'''
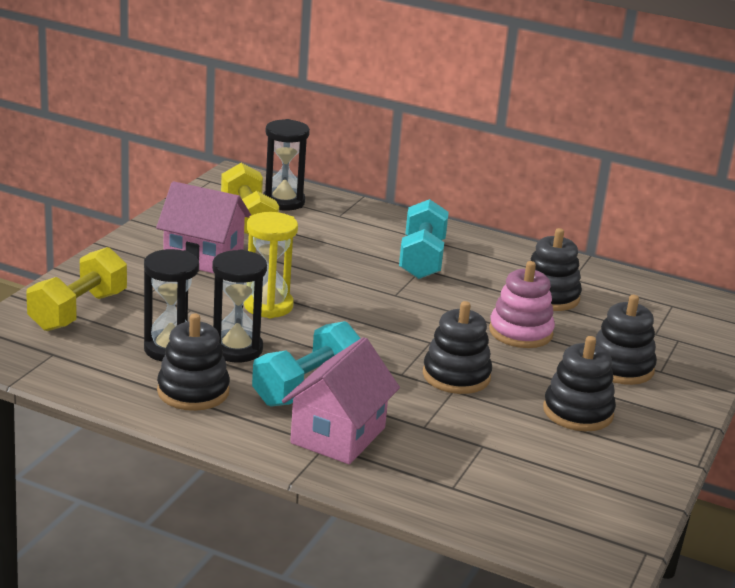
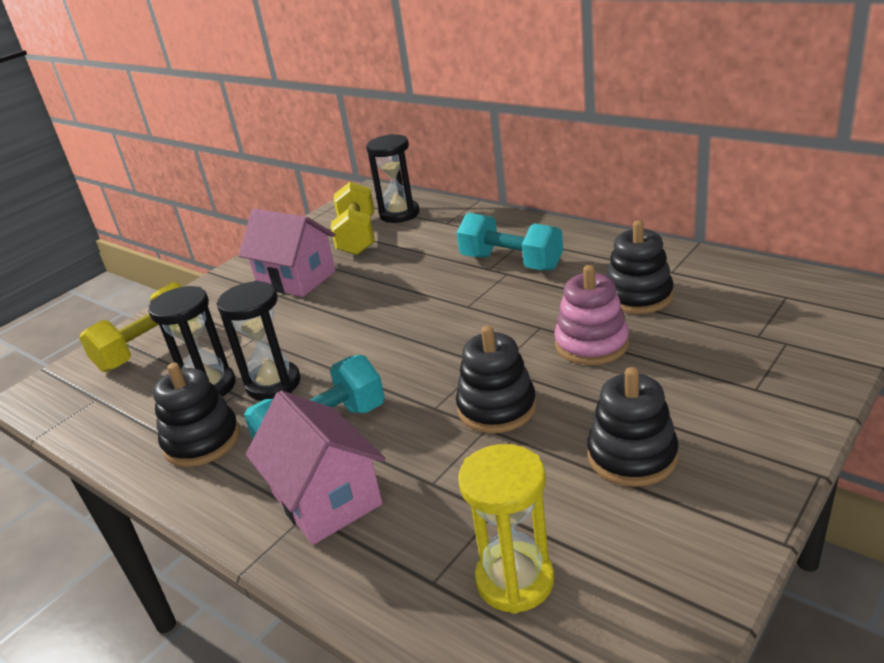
camera: 20 degrees right, 5 degrees up
(268, 306) = (331, 329): yellow hourglass -> yellow hourglass (514, 580)
(338, 435) = (326, 499): pink house -> pink house turned 75 degrees counterclockwise
(422, 259) = (511, 262): turquoise dumbbell -> turquoise dumbbell turned 75 degrees counterclockwise
(620, 367) = (703, 386): black stacking toy -> none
'''
The answer should consist of every line from the listing above that includes the word "degrees".

camera: 20 degrees right, 5 degrees up
(338, 435) = (326, 499): pink house -> pink house turned 75 degrees counterclockwise
(422, 259) = (511, 262): turquoise dumbbell -> turquoise dumbbell turned 75 degrees counterclockwise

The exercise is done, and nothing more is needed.